Supplied material Start Marker

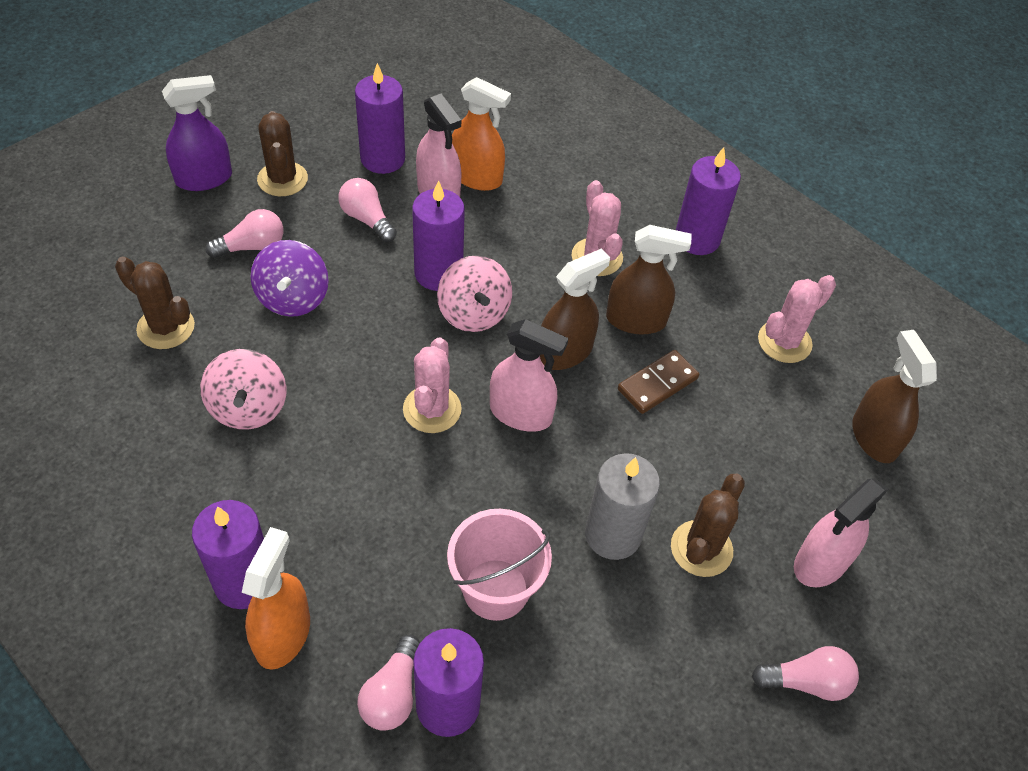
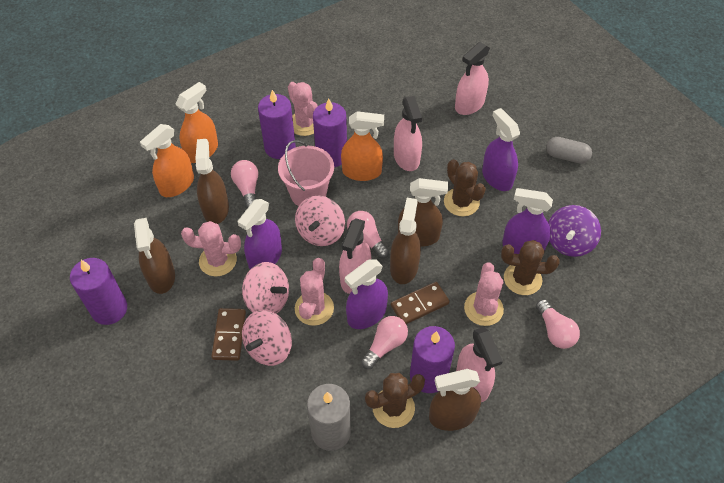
brown domino: 1 -> 2
brown spray bottle: 3 -> 5
grey capsule: 0 -> 1
orange spray bottle: 2 -> 3
pink cactus: 3 -> 4
pink spinning top: 2 -> 3
pink spray bottle: 3 -> 4
purple candle: 5 -> 4
purple spray bottle: 1 -> 4

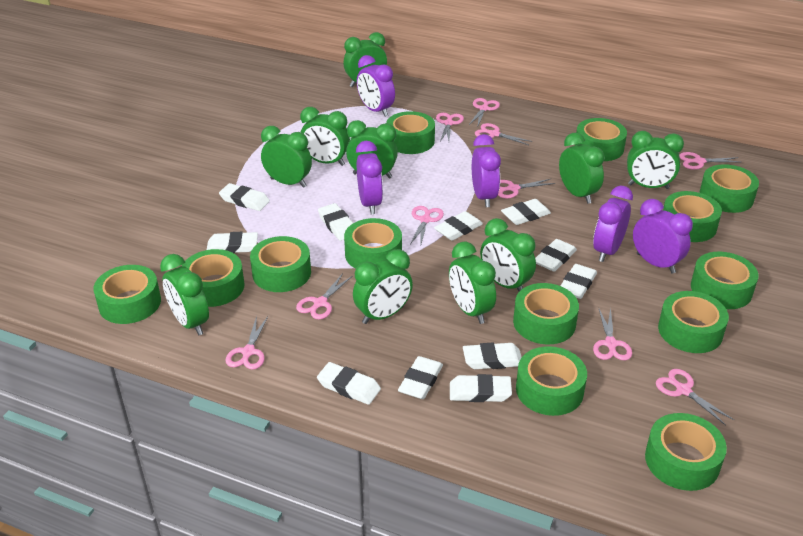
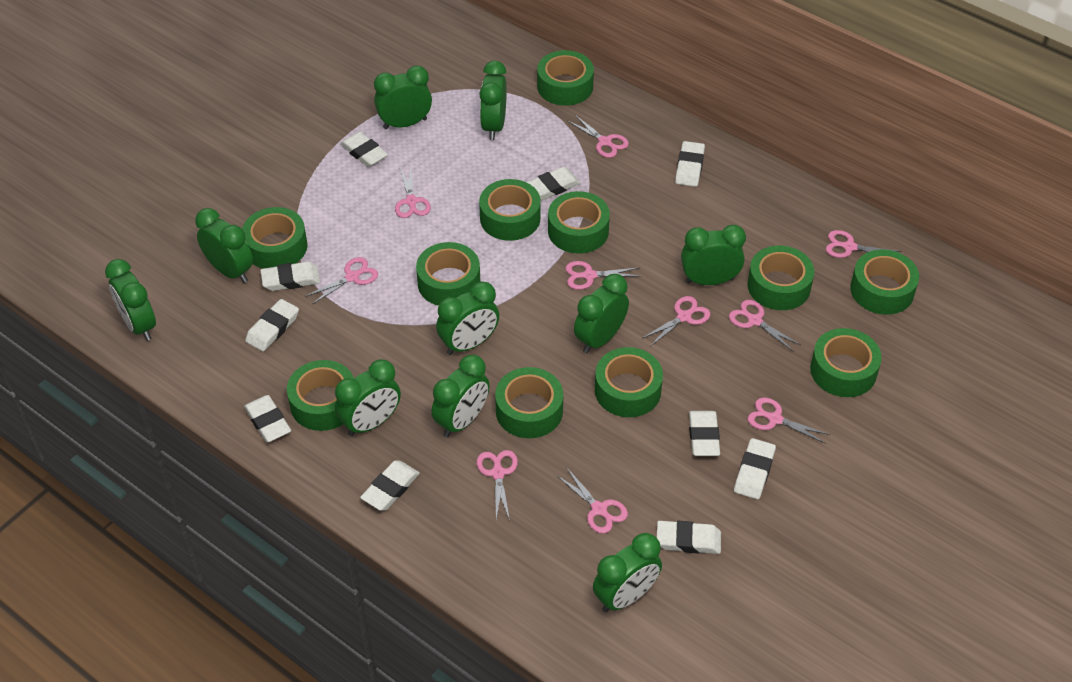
green tape: 13 -> 11
purple clock: 5 -> 0
white eraser: 11 -> 10

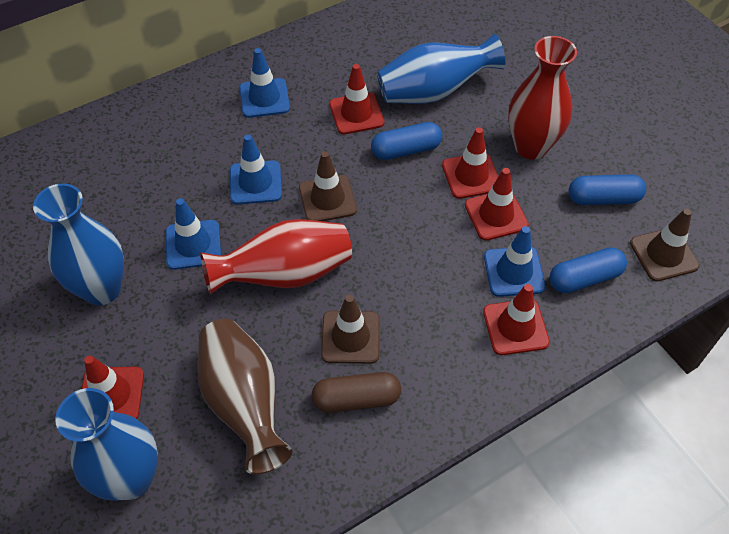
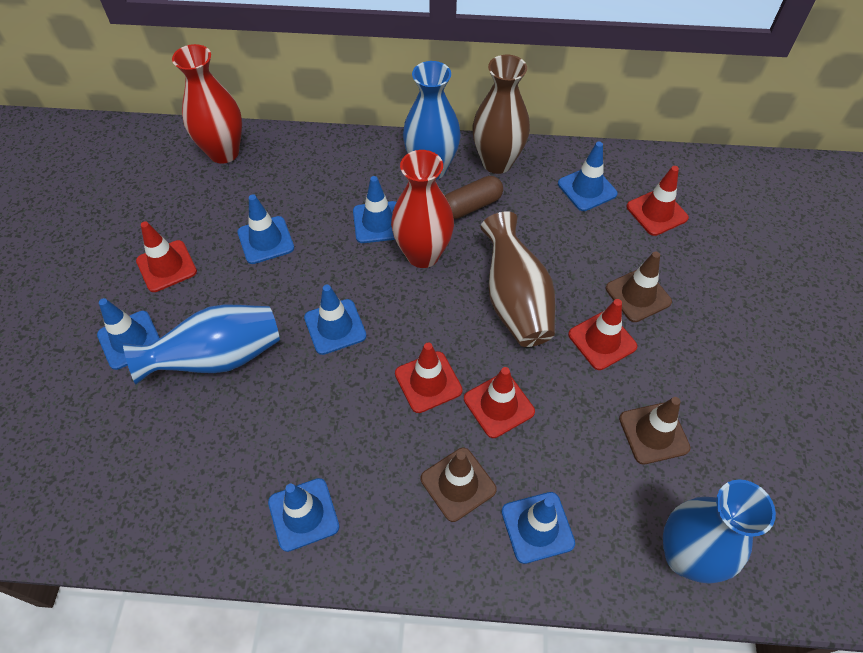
blue capsule: 3 -> 0
blue traffic cone: 4 -> 7
brown vase: 1 -> 2

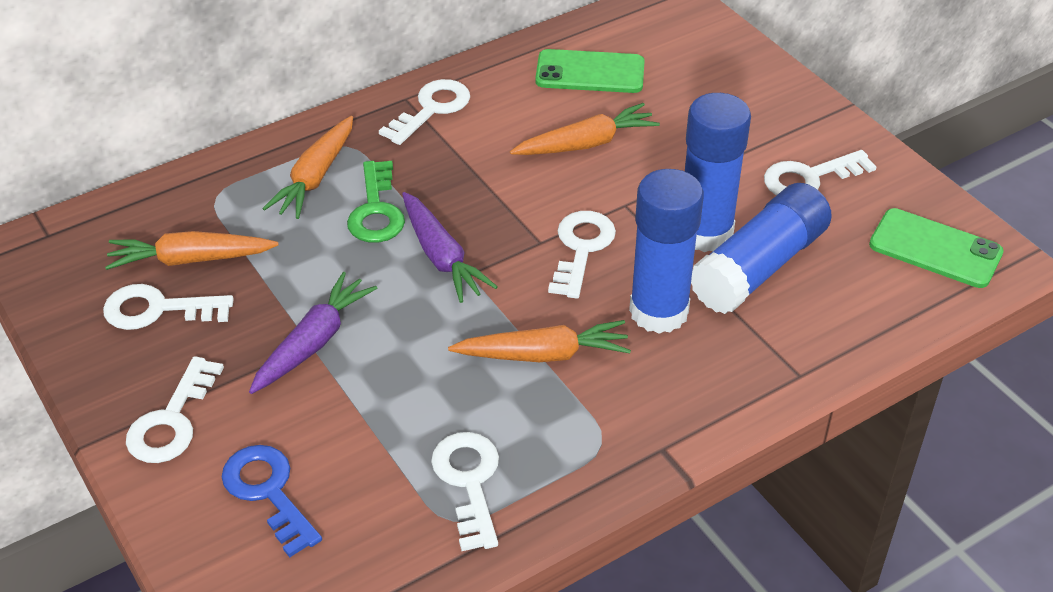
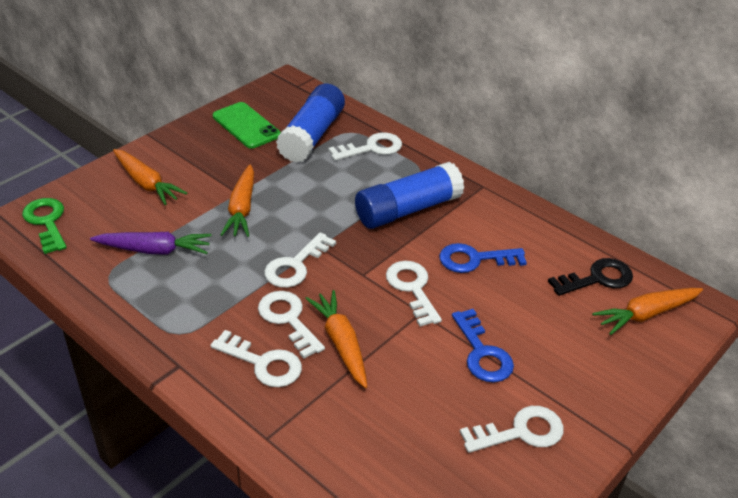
black key: 0 -> 1
blue glue stick: 3 -> 2
blue key: 1 -> 2
green phone: 2 -> 1
purple carrot: 2 -> 1

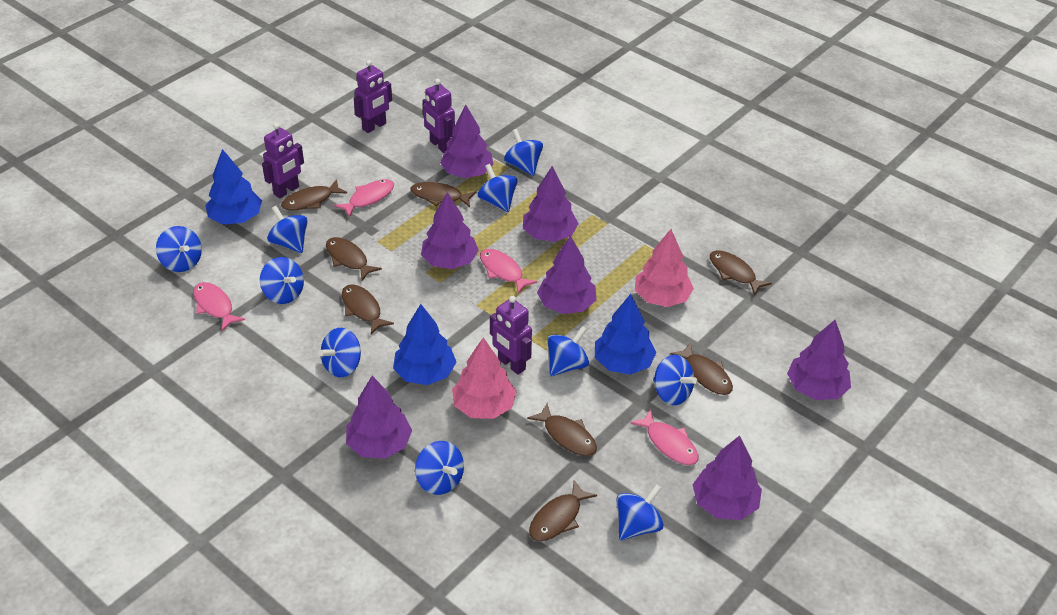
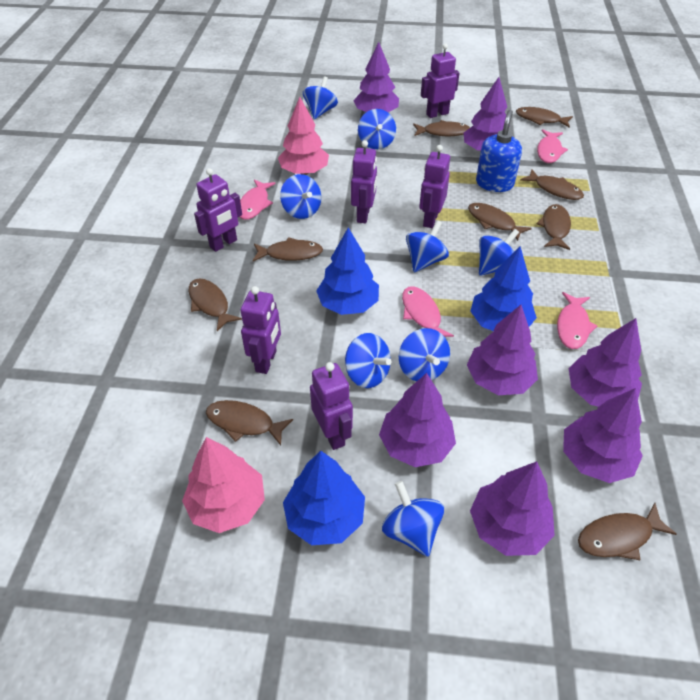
blue soap dispenser: 0 -> 1
blue spinning top: 10 -> 8
brown fish: 8 -> 9
purple robot: 4 -> 6

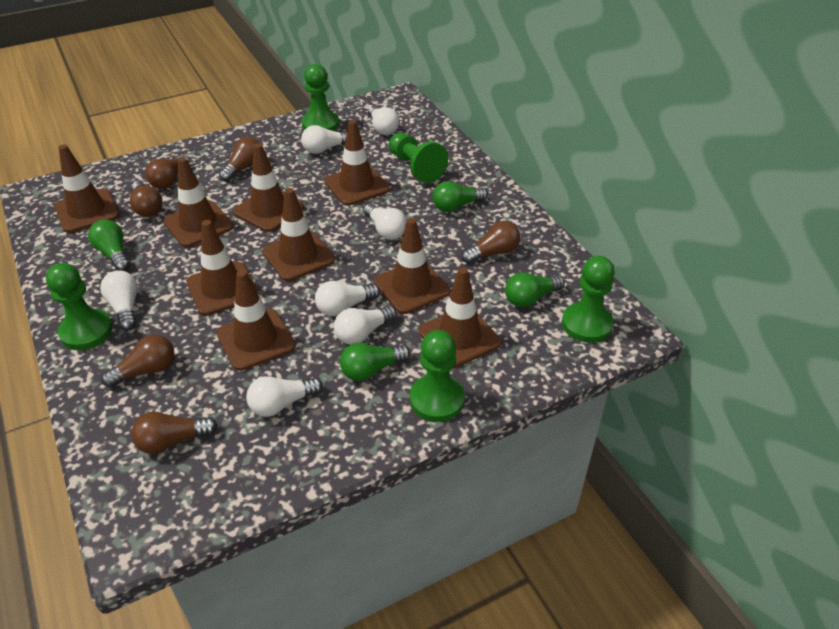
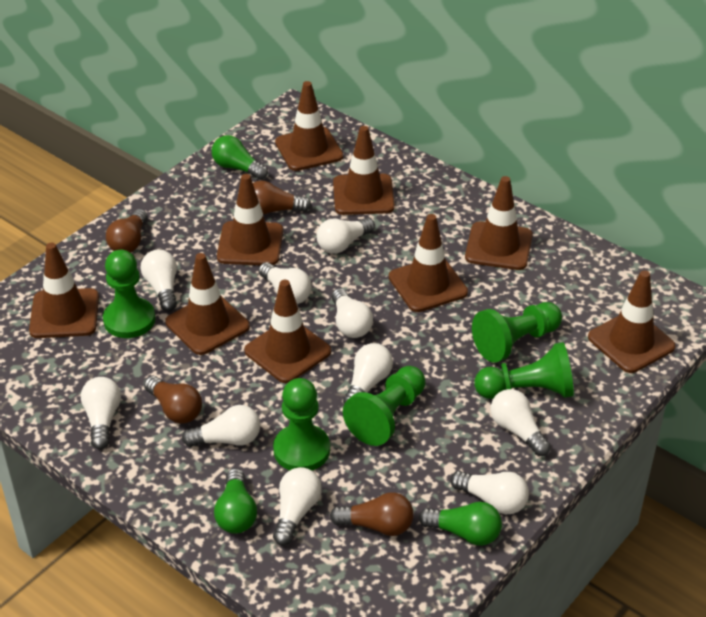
brown light bulb: 6 -> 4
green light bulb: 4 -> 3
white light bulb: 7 -> 10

Supplied material End Marker

> _Required action_: Write the lines from the line containing "black key: 0 -> 1" through the last line of the data out again exactly, and only those lines; pictures stay out.

> _Reply to the exercise_:
black key: 0 -> 1
blue glue stick: 3 -> 2
blue key: 1 -> 2
green phone: 2 -> 1
purple carrot: 2 -> 1

blue soap dispenser: 0 -> 1
blue spinning top: 10 -> 8
brown fish: 8 -> 9
purple robot: 4 -> 6

brown light bulb: 6 -> 4
green light bulb: 4 -> 3
white light bulb: 7 -> 10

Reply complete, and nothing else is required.